─── Data extracts ───
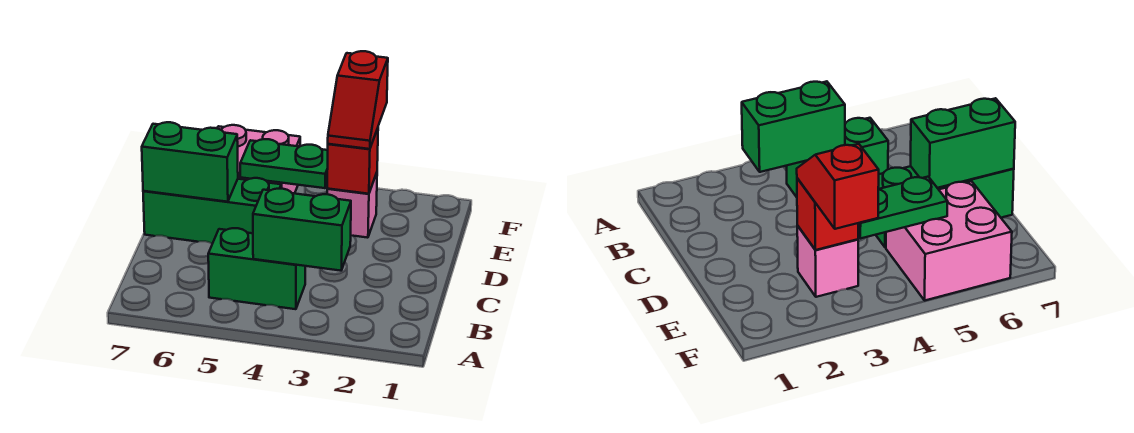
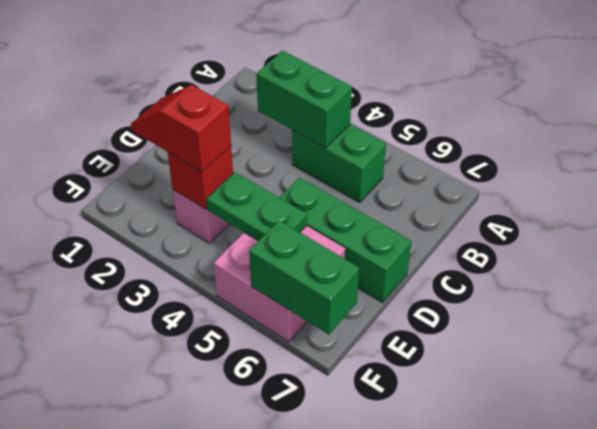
green brick D6:D7 level 2 -> green brick F6:F7 level 2
red slope E3:F3 level 3 top F -> red slope E2:E3 level 3 top 3

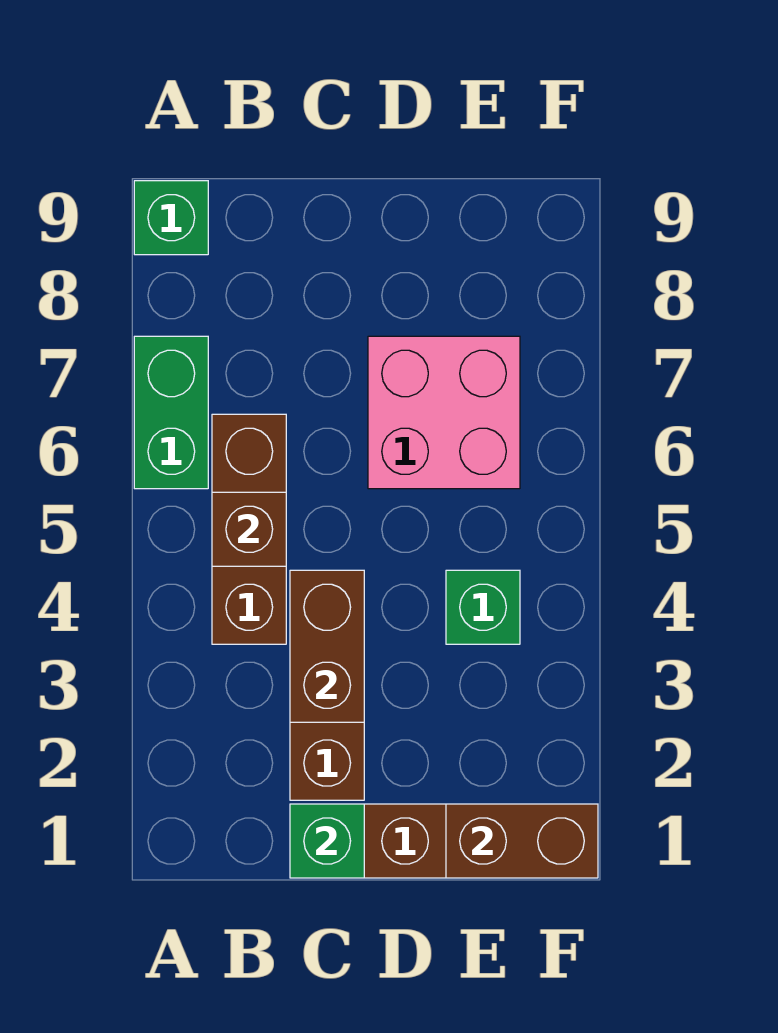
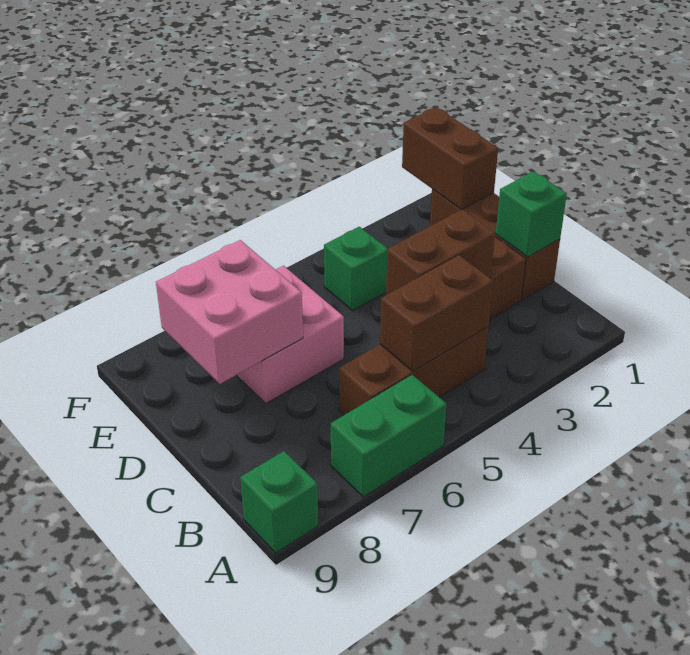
brown brick B5 level 2 -> brown brick B4:B5 level 2
none -> pink brick D7:E8 level 2

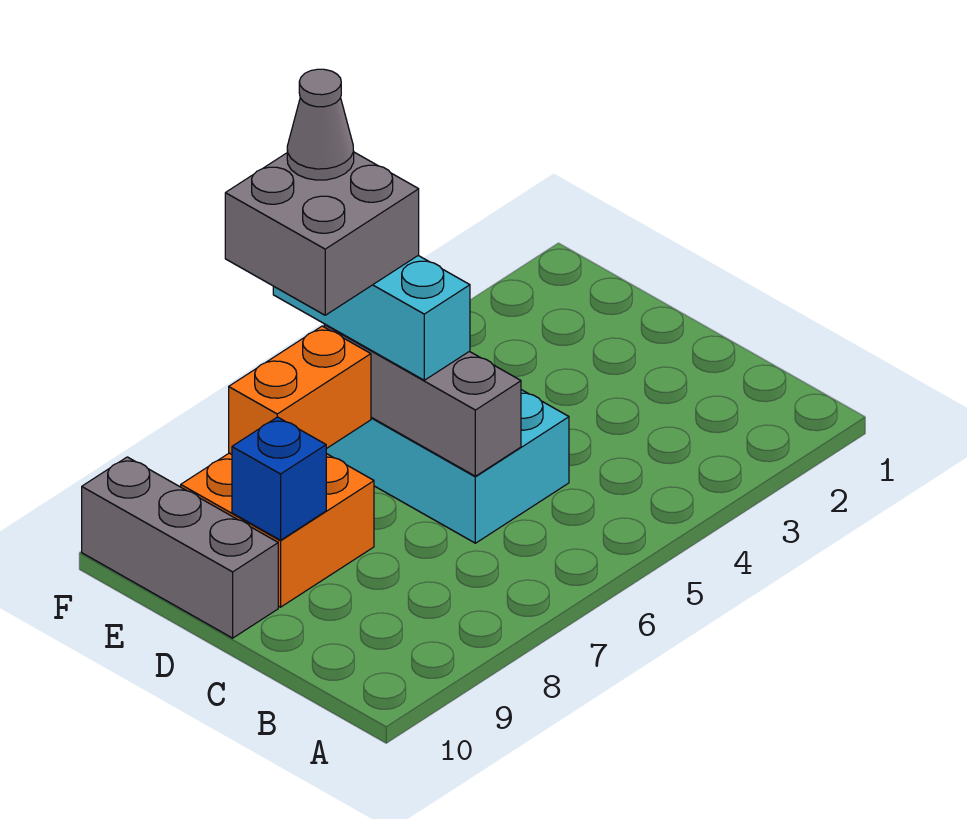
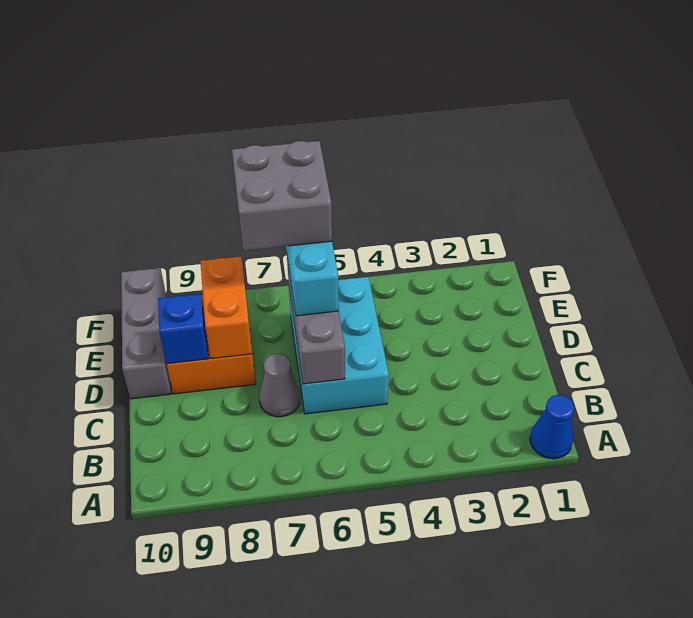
none -> blue cone A1 level 1
orange brick E7:E8 level 2 -> orange brick D8:E8 level 2
grey cone F6 level 5 -> grey cone C7 level 1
───
The data must be reproduced exactly, and no picture may appear in the copy.

→ Output below
green brick D6:D7 level 2 -> green brick F6:F7 level 2
red slope E3:F3 level 3 top F -> red slope E2:E3 level 3 top 3

brown brick B5 level 2 -> brown brick B4:B5 level 2
none -> pink brick D7:E8 level 2

none -> blue cone A1 level 1
orange brick E7:E8 level 2 -> orange brick D8:E8 level 2
grey cone F6 level 5 -> grey cone C7 level 1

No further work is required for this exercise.